Using the data beneath this instruction, retype only the lines from the one that contains "orange arrow at (189, 742): moved" down to the one that contains "black cross: moved 42 px right, 6 px down", both included, exactly as they appear.

◆ ◆ ◆ ◆ ◆

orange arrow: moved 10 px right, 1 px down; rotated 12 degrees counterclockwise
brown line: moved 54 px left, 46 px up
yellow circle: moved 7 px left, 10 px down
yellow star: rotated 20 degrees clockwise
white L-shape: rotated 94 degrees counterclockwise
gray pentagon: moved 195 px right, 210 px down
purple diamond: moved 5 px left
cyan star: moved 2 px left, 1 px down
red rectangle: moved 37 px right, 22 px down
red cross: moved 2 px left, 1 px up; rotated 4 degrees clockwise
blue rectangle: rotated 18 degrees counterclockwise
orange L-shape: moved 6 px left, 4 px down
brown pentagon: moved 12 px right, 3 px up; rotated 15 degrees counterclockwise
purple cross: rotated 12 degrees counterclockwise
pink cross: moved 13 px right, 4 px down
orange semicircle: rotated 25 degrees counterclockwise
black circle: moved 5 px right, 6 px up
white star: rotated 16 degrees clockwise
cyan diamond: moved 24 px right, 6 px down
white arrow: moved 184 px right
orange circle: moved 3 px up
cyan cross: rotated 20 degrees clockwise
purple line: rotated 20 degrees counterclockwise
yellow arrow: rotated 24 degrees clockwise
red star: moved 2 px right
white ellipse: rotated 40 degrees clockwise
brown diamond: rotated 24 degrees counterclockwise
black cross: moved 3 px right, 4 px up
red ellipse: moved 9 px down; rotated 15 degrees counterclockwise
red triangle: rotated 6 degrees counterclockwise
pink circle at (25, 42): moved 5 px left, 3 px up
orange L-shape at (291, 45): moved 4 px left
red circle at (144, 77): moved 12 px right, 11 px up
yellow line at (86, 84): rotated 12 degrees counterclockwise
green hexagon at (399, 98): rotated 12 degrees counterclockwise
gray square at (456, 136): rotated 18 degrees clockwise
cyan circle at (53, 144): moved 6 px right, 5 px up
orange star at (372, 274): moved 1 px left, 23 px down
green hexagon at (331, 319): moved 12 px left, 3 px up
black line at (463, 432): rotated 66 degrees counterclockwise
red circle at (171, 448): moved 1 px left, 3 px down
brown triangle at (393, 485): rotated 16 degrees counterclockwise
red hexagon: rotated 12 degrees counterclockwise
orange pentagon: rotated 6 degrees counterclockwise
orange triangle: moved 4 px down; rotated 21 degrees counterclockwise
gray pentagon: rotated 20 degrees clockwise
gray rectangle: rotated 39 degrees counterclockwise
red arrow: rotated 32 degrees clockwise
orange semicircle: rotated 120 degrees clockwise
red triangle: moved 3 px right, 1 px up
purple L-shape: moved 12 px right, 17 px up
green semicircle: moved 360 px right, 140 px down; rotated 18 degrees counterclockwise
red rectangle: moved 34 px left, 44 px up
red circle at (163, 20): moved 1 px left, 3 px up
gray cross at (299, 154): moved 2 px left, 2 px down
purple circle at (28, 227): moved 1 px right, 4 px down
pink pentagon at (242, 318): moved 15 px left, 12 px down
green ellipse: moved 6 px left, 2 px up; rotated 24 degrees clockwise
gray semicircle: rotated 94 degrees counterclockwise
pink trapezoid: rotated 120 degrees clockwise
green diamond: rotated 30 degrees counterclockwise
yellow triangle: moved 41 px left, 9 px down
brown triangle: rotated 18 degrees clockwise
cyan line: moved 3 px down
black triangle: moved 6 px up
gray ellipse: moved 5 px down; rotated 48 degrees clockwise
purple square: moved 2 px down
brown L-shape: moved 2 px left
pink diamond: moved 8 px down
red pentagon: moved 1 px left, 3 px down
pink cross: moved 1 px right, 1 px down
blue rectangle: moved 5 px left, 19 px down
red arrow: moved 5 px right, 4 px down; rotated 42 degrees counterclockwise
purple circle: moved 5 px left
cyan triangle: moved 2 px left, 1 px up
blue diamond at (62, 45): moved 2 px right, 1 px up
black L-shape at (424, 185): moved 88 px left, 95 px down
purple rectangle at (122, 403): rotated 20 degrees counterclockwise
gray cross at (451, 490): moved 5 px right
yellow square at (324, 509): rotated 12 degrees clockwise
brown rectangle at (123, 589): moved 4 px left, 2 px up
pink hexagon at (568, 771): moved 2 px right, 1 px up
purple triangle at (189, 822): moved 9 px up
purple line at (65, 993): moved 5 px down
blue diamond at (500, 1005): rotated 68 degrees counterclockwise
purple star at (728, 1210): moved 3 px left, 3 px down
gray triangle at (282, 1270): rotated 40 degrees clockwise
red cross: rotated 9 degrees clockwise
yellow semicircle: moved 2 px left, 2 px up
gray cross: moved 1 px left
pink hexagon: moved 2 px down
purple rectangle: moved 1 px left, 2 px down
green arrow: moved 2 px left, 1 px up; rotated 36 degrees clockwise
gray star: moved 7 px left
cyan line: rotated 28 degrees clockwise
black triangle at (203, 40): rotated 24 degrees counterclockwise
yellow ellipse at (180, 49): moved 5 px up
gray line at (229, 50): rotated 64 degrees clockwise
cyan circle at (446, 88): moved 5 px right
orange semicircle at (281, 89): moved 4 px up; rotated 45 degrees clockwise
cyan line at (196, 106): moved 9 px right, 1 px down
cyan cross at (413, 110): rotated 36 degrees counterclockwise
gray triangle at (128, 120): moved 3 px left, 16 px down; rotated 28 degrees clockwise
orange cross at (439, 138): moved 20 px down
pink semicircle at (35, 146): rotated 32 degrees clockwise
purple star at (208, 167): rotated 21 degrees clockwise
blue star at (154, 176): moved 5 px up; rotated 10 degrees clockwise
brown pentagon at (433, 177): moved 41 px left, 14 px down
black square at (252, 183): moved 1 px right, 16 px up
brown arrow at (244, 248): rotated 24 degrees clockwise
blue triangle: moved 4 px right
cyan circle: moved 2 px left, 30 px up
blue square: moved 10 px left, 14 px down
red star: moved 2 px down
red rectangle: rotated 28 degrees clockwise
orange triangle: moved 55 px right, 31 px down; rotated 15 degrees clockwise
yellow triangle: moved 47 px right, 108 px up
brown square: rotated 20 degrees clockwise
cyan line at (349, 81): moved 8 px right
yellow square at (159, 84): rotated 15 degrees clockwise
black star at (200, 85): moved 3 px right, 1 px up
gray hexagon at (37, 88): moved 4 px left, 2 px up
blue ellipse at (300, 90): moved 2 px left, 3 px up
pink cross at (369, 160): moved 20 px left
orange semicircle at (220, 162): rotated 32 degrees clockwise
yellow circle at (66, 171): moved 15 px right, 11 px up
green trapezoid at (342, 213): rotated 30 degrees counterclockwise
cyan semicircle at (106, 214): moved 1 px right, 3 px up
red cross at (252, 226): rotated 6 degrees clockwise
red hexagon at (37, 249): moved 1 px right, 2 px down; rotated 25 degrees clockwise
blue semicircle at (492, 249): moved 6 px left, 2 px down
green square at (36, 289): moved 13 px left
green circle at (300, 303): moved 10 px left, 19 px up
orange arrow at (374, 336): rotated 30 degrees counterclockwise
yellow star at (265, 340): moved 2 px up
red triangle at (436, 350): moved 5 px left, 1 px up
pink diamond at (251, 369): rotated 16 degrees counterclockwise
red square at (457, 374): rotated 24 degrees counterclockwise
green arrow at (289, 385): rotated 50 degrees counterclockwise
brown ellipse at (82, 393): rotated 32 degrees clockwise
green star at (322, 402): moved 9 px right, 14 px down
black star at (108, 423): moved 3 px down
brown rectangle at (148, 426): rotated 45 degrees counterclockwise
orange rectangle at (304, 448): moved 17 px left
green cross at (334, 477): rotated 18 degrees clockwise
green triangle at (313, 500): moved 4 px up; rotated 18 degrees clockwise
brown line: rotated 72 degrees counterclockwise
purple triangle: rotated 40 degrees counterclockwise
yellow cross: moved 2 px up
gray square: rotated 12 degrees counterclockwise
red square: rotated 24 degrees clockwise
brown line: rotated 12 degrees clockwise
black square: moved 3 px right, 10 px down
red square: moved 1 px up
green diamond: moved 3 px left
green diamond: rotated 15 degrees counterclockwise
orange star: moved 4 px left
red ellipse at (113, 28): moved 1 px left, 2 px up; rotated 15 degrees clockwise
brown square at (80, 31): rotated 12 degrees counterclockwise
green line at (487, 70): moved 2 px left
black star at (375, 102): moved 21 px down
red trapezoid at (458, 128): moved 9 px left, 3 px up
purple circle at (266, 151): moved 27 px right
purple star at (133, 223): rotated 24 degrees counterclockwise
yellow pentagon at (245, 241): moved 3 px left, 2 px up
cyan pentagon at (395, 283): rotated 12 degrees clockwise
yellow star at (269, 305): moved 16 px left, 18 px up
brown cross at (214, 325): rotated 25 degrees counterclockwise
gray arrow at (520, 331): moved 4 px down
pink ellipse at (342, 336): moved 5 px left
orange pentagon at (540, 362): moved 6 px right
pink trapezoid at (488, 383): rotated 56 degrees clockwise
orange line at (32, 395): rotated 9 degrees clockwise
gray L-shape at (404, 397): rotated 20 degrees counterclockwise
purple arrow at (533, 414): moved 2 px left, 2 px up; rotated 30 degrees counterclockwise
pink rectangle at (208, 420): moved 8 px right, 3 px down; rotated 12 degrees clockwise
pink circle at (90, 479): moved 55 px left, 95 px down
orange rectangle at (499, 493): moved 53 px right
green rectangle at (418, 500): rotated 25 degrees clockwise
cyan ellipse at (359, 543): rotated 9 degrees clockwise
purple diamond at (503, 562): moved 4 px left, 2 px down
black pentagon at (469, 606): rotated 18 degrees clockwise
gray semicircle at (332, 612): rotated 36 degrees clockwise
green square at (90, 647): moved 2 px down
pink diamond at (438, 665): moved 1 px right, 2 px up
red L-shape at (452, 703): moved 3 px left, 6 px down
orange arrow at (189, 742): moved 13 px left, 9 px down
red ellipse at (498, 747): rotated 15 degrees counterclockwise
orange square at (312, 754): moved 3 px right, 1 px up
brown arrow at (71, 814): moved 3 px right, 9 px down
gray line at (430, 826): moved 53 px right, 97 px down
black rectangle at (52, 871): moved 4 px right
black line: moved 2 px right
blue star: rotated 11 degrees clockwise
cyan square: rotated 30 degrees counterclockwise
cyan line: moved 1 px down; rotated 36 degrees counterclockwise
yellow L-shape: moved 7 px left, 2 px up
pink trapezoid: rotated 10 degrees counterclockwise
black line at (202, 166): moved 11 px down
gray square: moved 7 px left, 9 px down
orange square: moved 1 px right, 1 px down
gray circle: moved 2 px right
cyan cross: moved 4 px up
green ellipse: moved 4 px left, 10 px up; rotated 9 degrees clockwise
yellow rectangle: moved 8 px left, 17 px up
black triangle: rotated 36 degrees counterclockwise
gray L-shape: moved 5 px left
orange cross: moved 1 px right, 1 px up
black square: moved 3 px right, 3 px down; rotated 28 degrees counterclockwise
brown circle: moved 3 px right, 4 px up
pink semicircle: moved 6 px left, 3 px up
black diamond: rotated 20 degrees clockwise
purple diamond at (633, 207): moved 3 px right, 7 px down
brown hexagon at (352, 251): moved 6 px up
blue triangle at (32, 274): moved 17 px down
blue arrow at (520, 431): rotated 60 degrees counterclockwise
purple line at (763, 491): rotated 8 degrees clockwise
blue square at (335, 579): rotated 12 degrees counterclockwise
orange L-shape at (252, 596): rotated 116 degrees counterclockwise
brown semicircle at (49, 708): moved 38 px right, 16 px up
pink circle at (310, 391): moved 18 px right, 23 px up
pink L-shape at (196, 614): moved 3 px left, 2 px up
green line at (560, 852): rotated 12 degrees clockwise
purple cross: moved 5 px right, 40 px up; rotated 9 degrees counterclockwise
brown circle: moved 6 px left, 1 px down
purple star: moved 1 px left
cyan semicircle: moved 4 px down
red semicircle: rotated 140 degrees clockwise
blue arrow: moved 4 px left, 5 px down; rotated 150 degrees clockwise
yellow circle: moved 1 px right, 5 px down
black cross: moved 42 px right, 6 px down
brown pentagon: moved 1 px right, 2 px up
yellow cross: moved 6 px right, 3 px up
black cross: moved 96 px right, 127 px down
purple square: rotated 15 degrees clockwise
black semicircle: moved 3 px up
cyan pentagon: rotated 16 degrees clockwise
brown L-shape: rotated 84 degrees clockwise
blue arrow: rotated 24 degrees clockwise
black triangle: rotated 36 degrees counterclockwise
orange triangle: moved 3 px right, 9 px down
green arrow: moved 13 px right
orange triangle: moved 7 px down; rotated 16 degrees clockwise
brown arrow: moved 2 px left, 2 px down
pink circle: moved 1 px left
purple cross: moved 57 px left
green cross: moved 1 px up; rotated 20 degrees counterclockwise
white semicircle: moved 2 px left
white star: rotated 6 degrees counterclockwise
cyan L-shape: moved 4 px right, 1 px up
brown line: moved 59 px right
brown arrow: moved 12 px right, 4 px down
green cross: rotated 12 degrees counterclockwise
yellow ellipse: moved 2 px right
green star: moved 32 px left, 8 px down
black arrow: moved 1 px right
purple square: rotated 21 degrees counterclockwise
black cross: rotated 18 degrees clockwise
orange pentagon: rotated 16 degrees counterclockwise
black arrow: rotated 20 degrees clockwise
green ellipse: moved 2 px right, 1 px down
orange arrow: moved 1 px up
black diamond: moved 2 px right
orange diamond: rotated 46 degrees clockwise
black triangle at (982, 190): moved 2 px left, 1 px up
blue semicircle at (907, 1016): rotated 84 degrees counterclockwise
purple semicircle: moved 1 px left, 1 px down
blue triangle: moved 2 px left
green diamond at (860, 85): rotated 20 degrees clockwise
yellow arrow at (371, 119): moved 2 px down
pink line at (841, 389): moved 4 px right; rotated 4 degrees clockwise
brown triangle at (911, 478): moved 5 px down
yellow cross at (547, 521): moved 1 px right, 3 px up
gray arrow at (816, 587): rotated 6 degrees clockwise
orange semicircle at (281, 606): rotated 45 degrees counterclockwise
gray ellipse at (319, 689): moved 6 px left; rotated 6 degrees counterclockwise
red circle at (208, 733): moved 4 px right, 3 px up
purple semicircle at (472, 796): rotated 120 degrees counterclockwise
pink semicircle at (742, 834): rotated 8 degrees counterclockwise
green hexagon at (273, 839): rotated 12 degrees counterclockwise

◆ ◆ ◆ ◆ ◆

__ANSWER TO THIS EXERCISE__:
orange arrow at (189, 742): moved 13 px left, 9 px down
red ellipse at (498, 747): rotated 15 degrees counterclockwise
orange square at (312, 754): moved 3 px right, 1 px up
brown arrow at (71, 814): moved 3 px right, 9 px down
gray line at (430, 826): moved 53 px right, 97 px down
black rectangle at (52, 871): moved 4 px right
black line: moved 2 px right
blue star: rotated 11 degrees clockwise
cyan square: rotated 30 degrees counterclockwise
cyan line: moved 1 px down; rotated 36 degrees counterclockwise
yellow L-shape: moved 7 px left, 2 px up
pink trapezoid: rotated 10 degrees counterclockwise
black line at (202, 166): moved 11 px down
gray square: moved 7 px left, 9 px down
orange square: moved 1 px right, 1 px down
gray circle: moved 2 px right
cyan cross: moved 4 px up
green ellipse: moved 4 px left, 10 px up; rotated 9 degrees clockwise
yellow rectangle: moved 8 px left, 17 px up
black triangle: rotated 36 degrees counterclockwise
gray L-shape: moved 5 px left
orange cross: moved 1 px right, 1 px up
black square: moved 3 px right, 3 px down; rotated 28 degrees counterclockwise
brown circle: moved 3 px right, 4 px up
pink semicircle: moved 6 px left, 3 px up
black diamond: rotated 20 degrees clockwise
purple diamond at (633, 207): moved 3 px right, 7 px down
brown hexagon at (352, 251): moved 6 px up
blue triangle at (32, 274): moved 17 px down
blue arrow at (520, 431): rotated 60 degrees counterclockwise
purple line at (763, 491): rotated 8 degrees clockwise
blue square at (335, 579): rotated 12 degrees counterclockwise
orange L-shape at (252, 596): rotated 116 degrees counterclockwise
brown semicircle at (49, 708): moved 38 px right, 16 px up
pink circle at (310, 391): moved 18 px right, 23 px up
pink L-shape at (196, 614): moved 3 px left, 2 px up
green line at (560, 852): rotated 12 degrees clockwise
purple cross: moved 5 px right, 40 px up; rotated 9 degrees counterclockwise
brown circle: moved 6 px left, 1 px down
purple star: moved 1 px left
cyan semicircle: moved 4 px down
red semicircle: rotated 140 degrees clockwise
blue arrow: moved 4 px left, 5 px down; rotated 150 degrees clockwise
yellow circle: moved 1 px right, 5 px down
black cross: moved 42 px right, 6 px down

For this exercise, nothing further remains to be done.